* _Exercise material_:
----

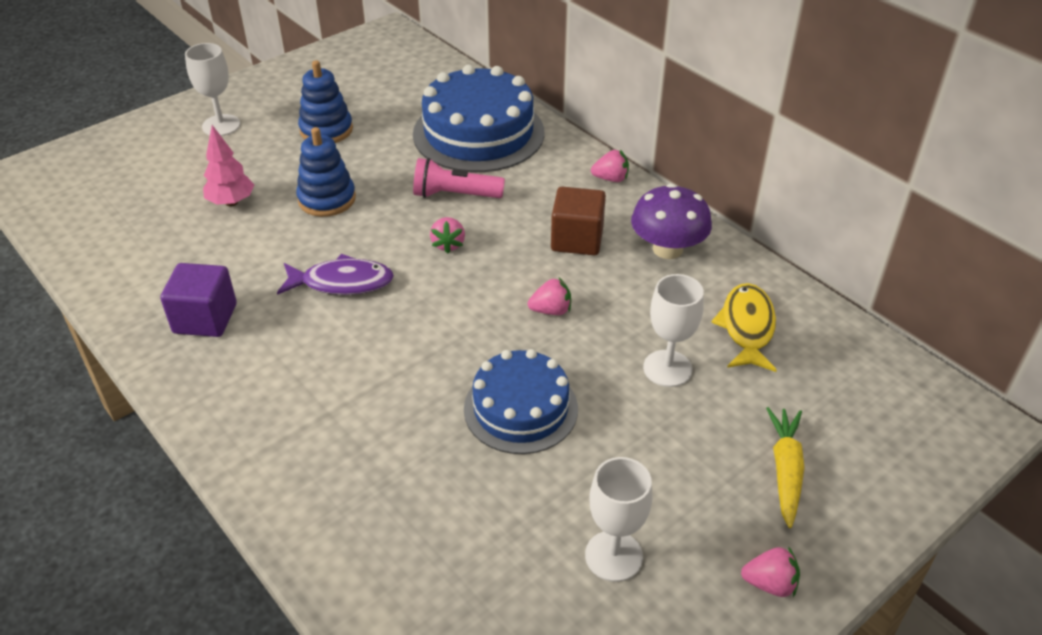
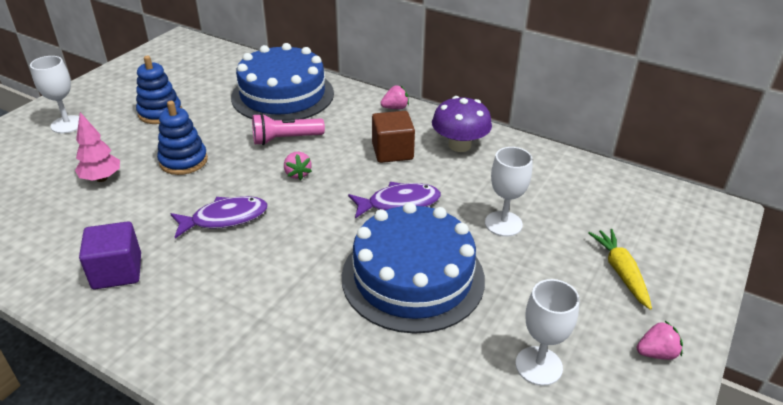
camera: 20 degrees left, 5 degrees down
blue cake [464,349,578,454] -> blue cake [342,202,485,334], size x1.55
pink strawberry [528,278,571,315] -> purple fish [348,182,441,219]
yellow fish [711,283,777,372] -> none

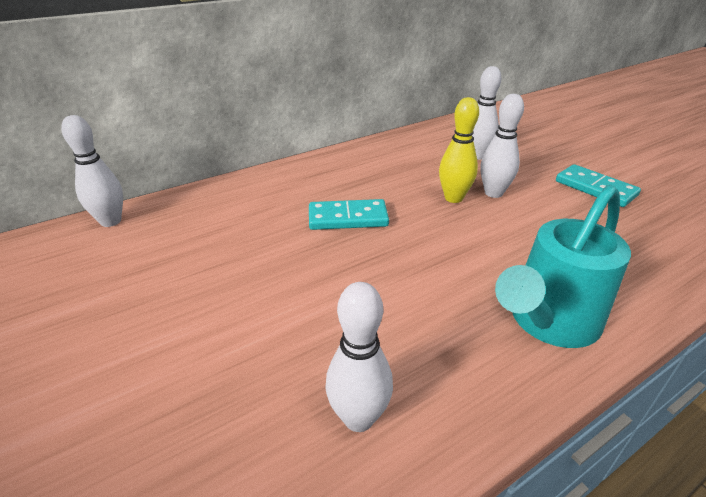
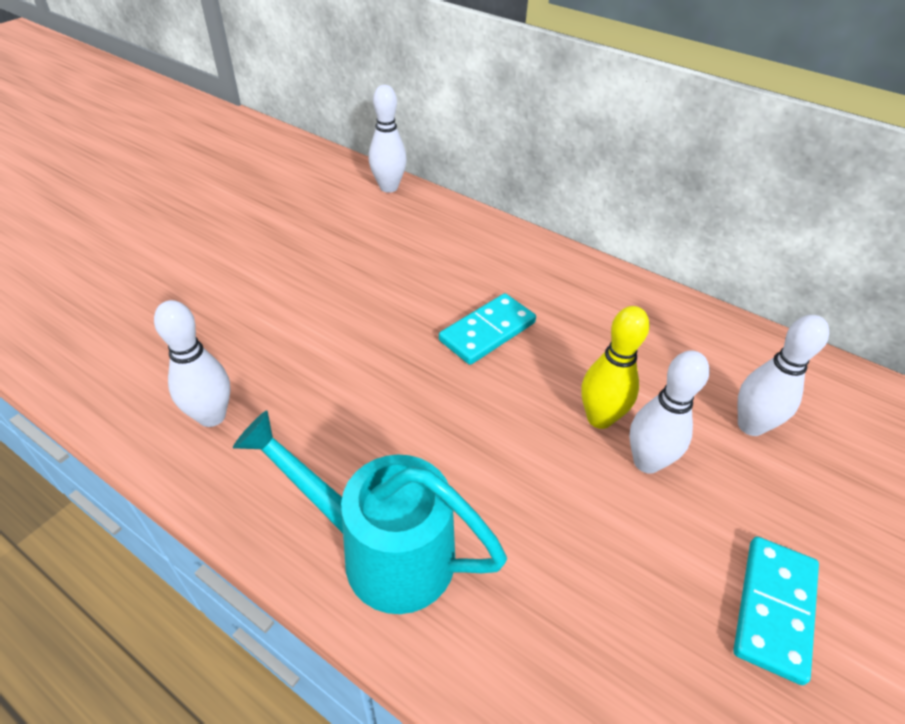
camera: 65 degrees right, 10 degrees up
turquoise domino [309,199,389,230] -> turquoise domino turned 75 degrees clockwise [439,293,536,365]

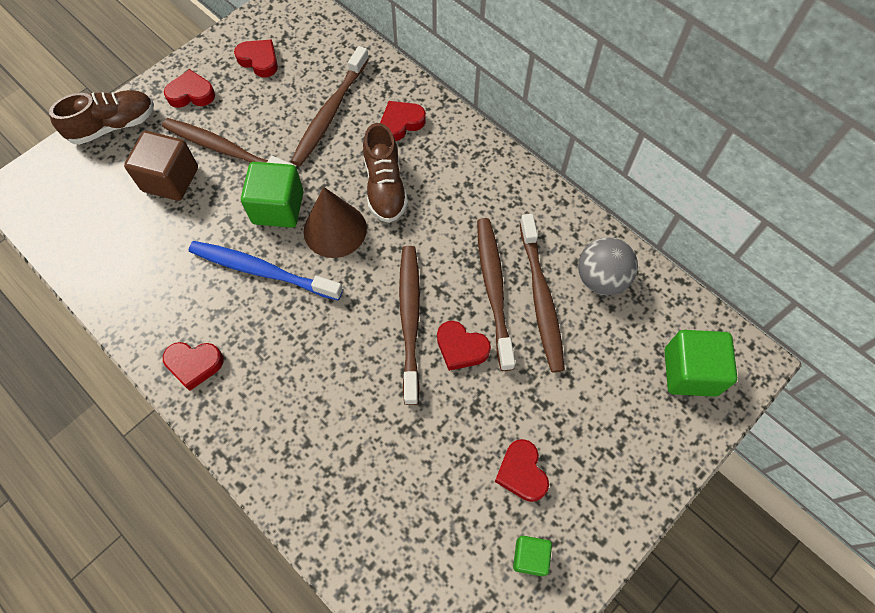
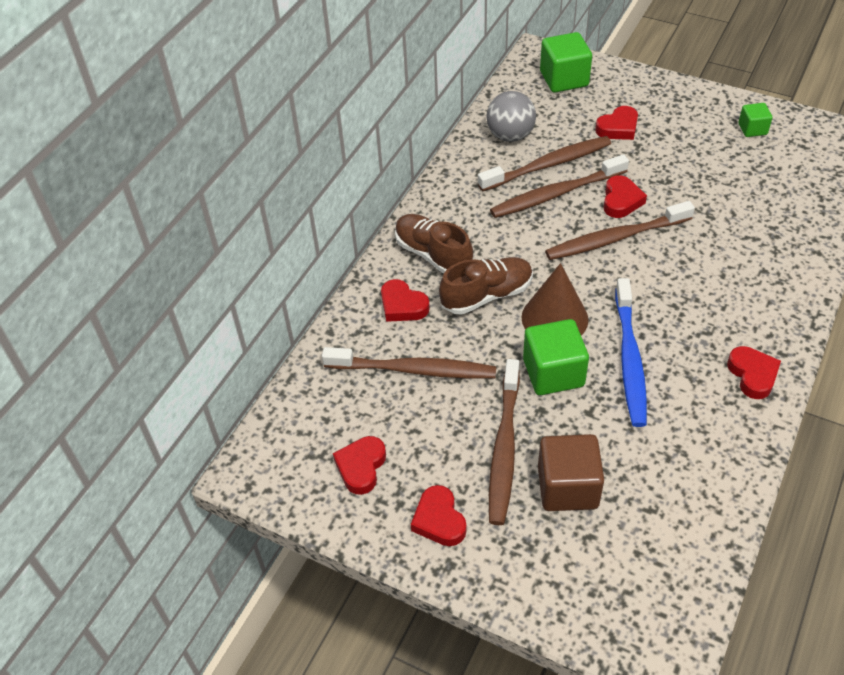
camera: 105 degrees left, 15 degrees down
brown shoe [49,90,154,145] -> brown shoe moved to [395,214,473,274]
red heart [495,439,549,502] -> red heart moved to [595,106,638,140]

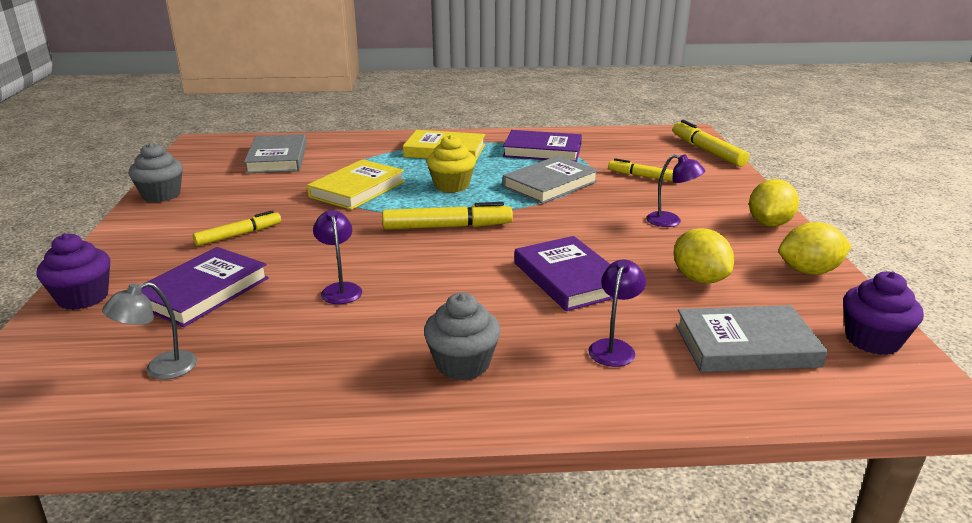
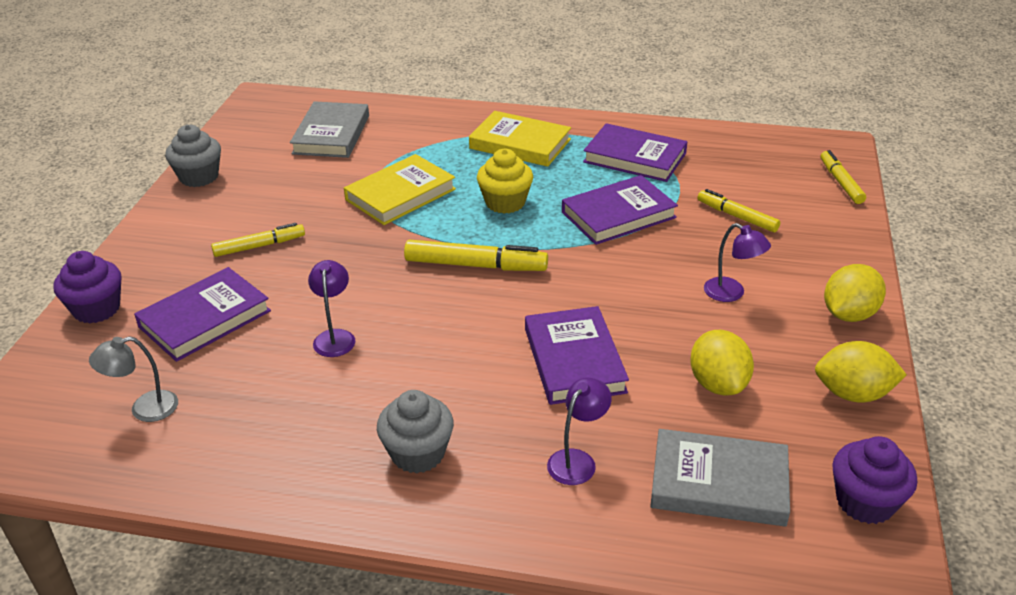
camera: 15 degrees right, 10 degrees up
grey book [503,156,599,204] -> purple book [562,175,678,245]
yellow marker [673,120,749,167] -> yellow marker [821,150,866,204], size x0.66

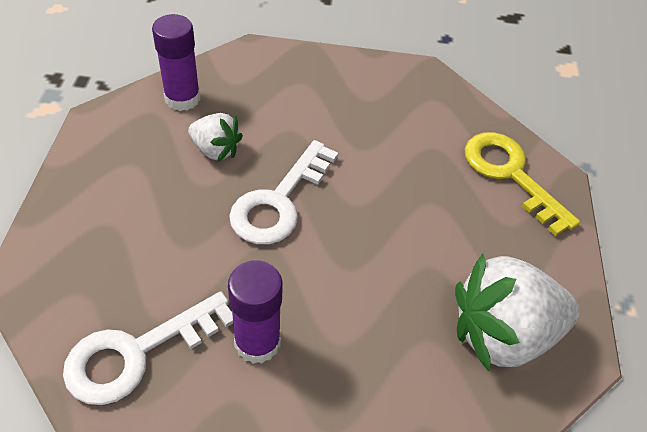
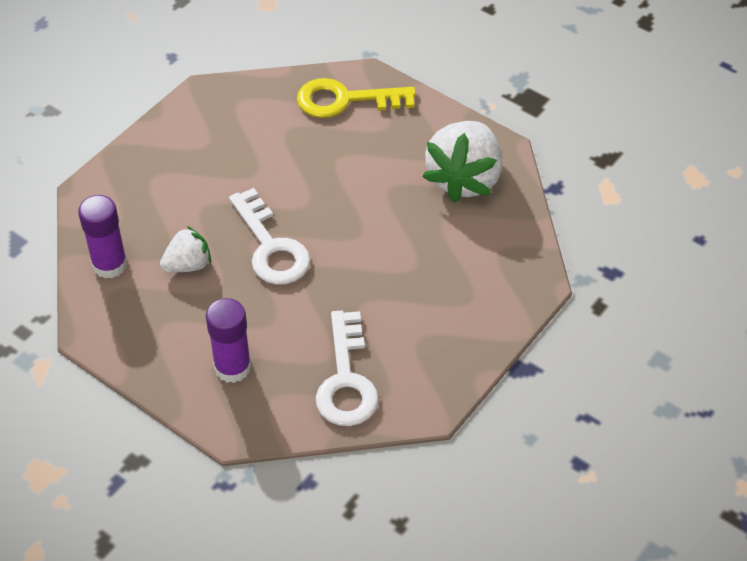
camera: 55 degrees left, 0 degrees up
purple glue stick [228,260,283,364] -> purple glue stick moved to [206,298,251,383]

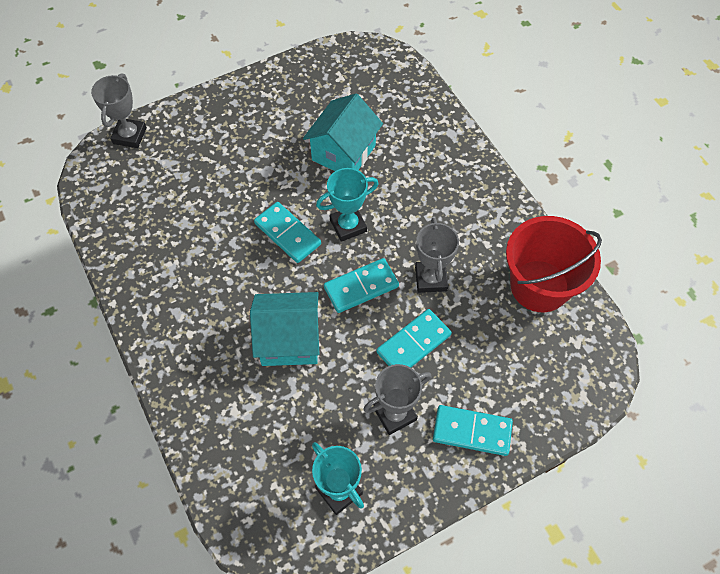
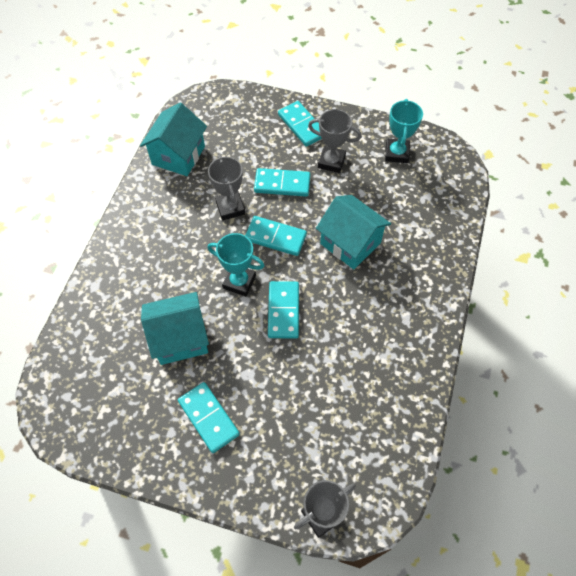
camera: 135 degrees left, 0 degrees up
grey trophy [415,218,459,293] -> grey trophy turned 60 degrees counterclockwise [208,155,245,220]
red bucket [506,216,602,312] -> turquoise house [140,103,207,176]
none -> turquoise domino [178,382,240,453]

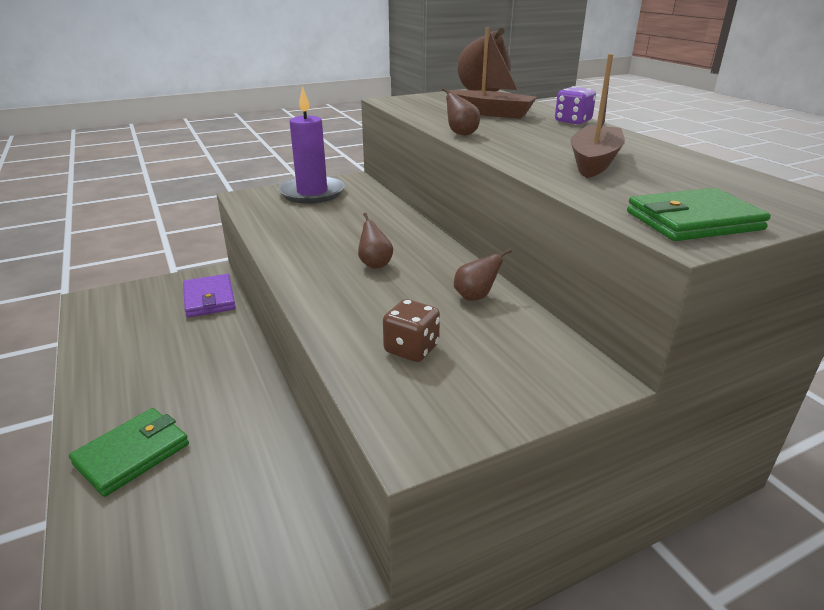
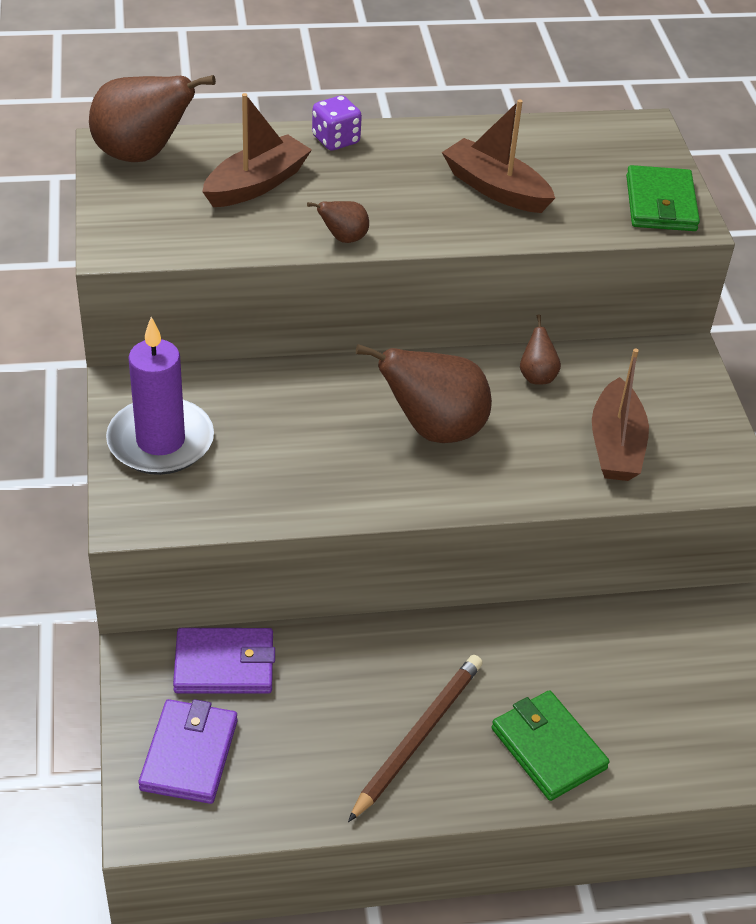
camera: 75 degrees left, 15 degrees up
brown pear [358,213,393,269] -> brown pear [356,344,492,443], size x2.11
brown dice [383,299,440,362] -> brown boat [592,349,649,481]
none -> purple wallet [138,699,238,804]
none -> brown pencil [348,655,482,822]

----

* _Requirement_: Each record is to be written out exactly. No picture goes in.

* _Finished task_:
camera: 20 degrees left, 5 degrees down
blue cake [464,349,578,454] -> blue cake [342,202,485,334], size x1.55
pink strawberry [528,278,571,315] -> purple fish [348,182,441,219]
yellow fish [711,283,777,372] -> none

camera: 65 degrees right, 10 degrees up
turquoise domino [309,199,389,230] -> turquoise domino turned 75 degrees clockwise [439,293,536,365]

camera: 105 degrees left, 15 degrees down
brown shoe [49,90,154,145] -> brown shoe moved to [395,214,473,274]
red heart [495,439,549,502] -> red heart moved to [595,106,638,140]

camera: 15 degrees right, 10 degrees up
grey book [503,156,599,204] -> purple book [562,175,678,245]
yellow marker [673,120,749,167] -> yellow marker [821,150,866,204], size x0.66

camera: 55 degrees left, 0 degrees up
purple glue stick [228,260,283,364] -> purple glue stick moved to [206,298,251,383]

camera: 135 degrees left, 0 degrees up
grey trophy [415,218,459,293] -> grey trophy turned 60 degrees counterclockwise [208,155,245,220]
red bucket [506,216,602,312] -> turquoise house [140,103,207,176]
none -> turquoise domino [178,382,240,453]

camera: 75 degrees left, 15 degrees up
brown pear [358,213,393,269] -> brown pear [356,344,492,443], size x2.11
brown dice [383,299,440,362] -> brown boat [592,349,649,481]
none -> purple wallet [138,699,238,804]
none -> brown pencil [348,655,482,822]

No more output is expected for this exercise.